Repeat verbatim, and only, the lines of the data below, beginning at the line that contains "brown semicircle: (166, 23)" and stopping after the line that contains "gray square: (55, 80) -> (47, 41), moved".

((

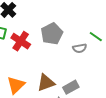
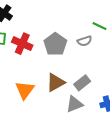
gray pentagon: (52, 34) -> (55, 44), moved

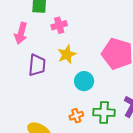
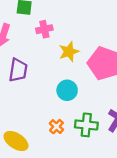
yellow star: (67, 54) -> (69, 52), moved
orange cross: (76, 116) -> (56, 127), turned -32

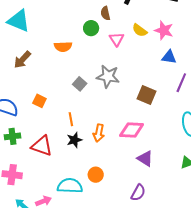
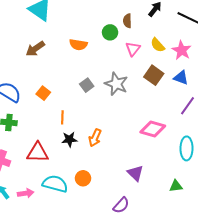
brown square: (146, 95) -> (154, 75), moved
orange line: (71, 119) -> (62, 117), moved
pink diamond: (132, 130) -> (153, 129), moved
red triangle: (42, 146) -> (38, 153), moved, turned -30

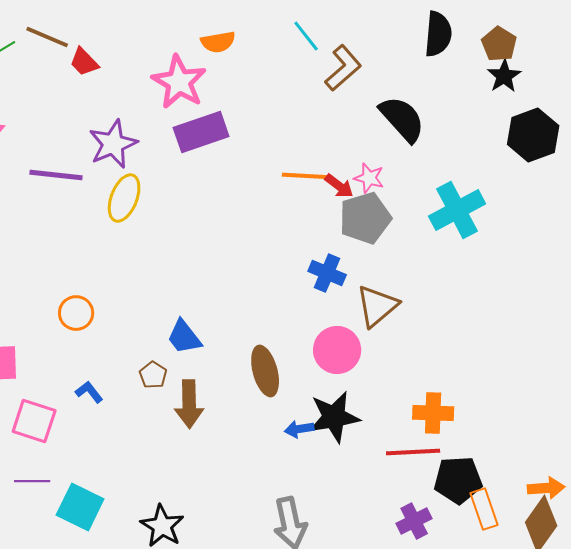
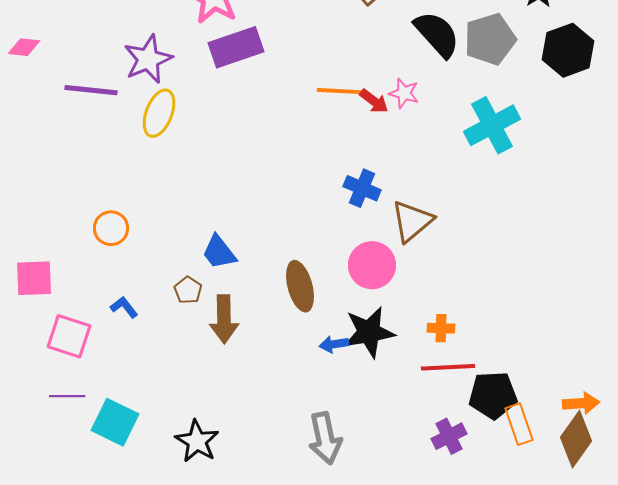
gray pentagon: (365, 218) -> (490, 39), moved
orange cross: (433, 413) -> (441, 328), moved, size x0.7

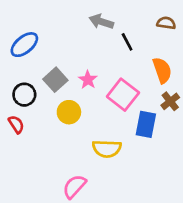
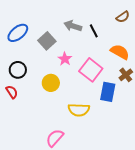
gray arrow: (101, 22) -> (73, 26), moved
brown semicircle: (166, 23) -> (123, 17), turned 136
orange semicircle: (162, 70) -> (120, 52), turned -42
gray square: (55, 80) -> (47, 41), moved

))
((

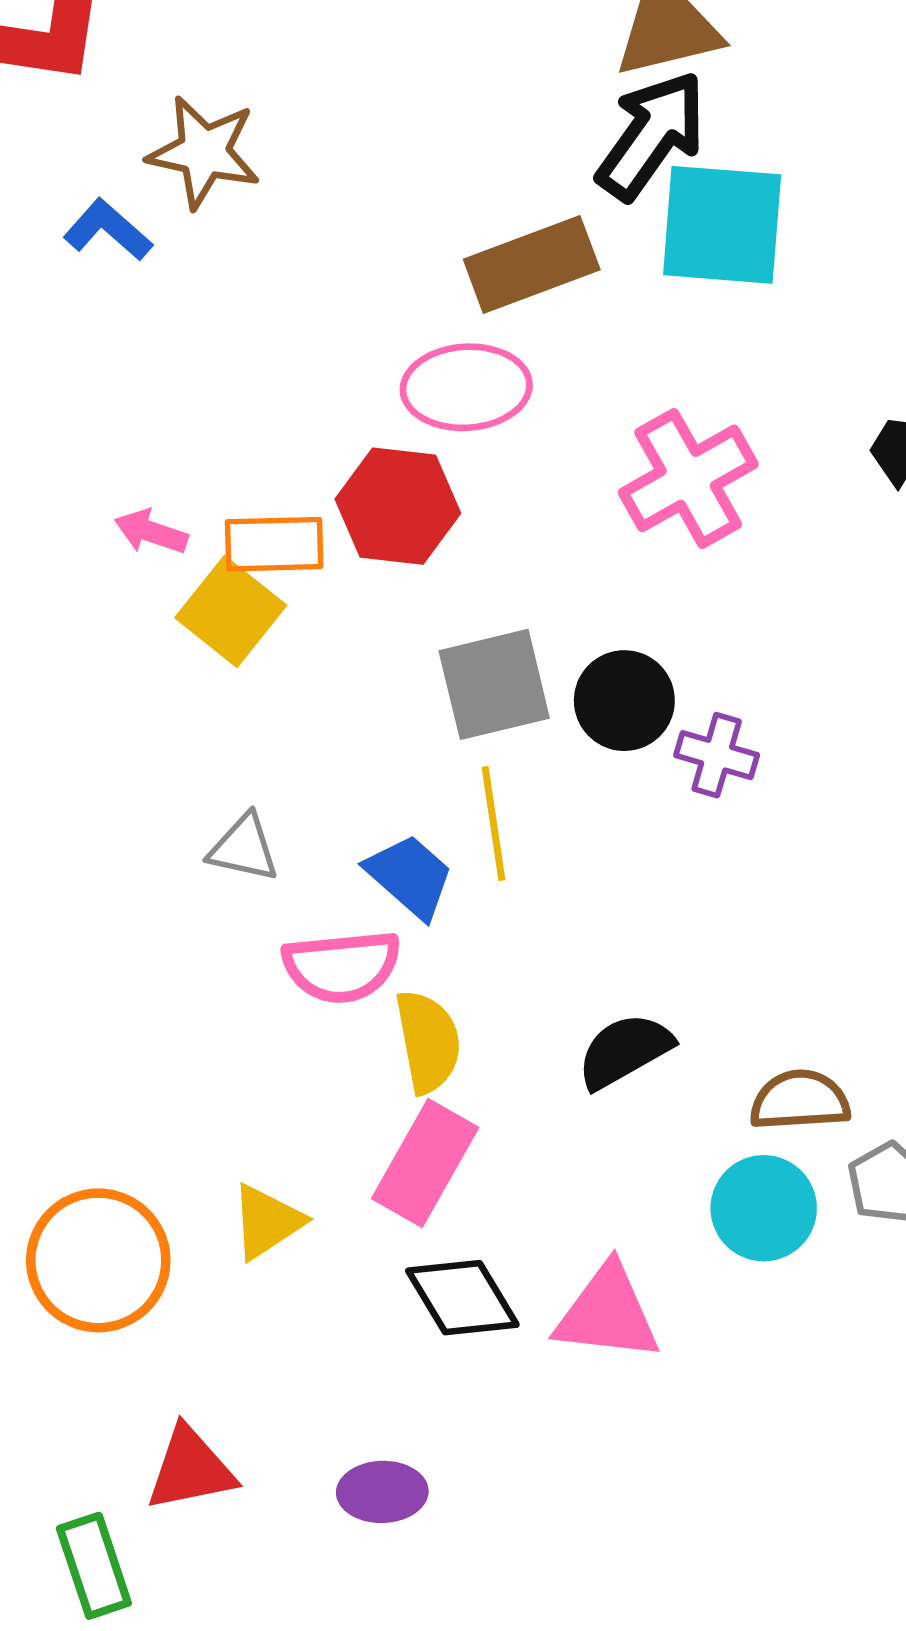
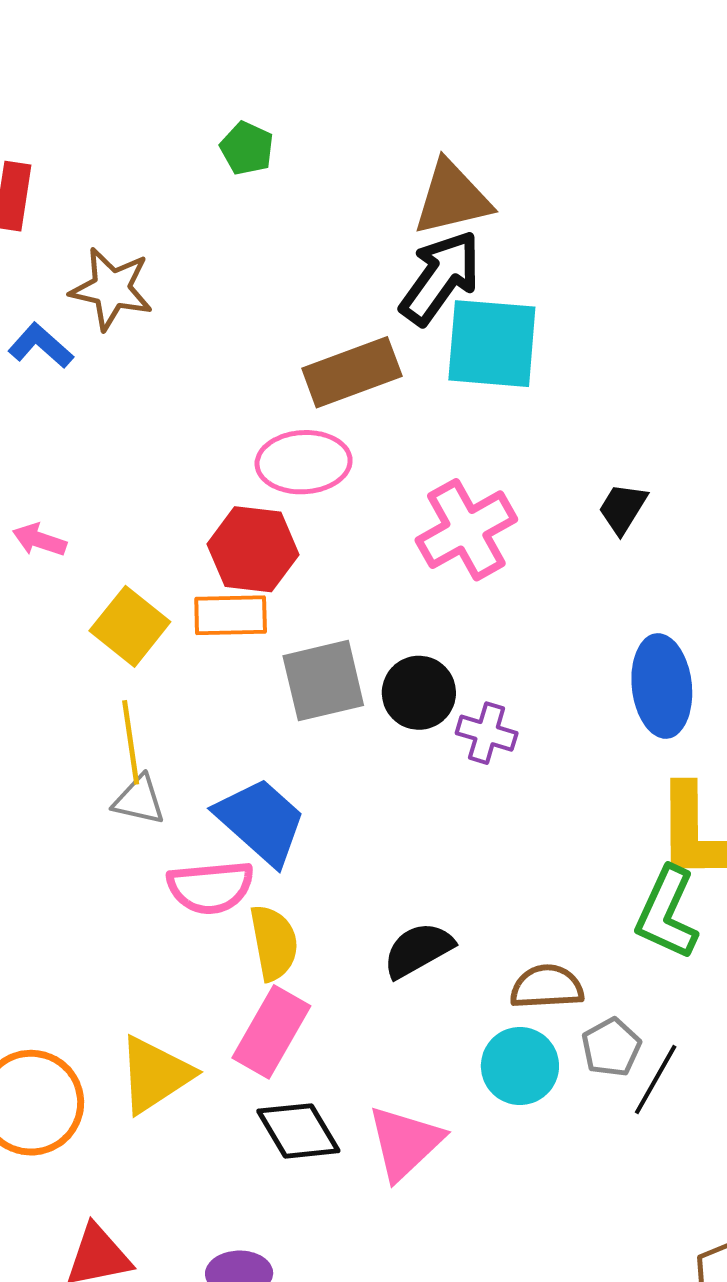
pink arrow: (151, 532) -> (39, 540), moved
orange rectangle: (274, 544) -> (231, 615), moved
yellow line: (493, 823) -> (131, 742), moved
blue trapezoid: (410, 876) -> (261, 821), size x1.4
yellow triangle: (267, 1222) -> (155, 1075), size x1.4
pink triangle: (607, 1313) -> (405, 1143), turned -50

))

TASK SOLUTION
brown semicircle: (166, 23) -> (123, 17), turned 136
orange semicircle: (162, 70) -> (120, 52), turned -42
gray square: (55, 80) -> (47, 41), moved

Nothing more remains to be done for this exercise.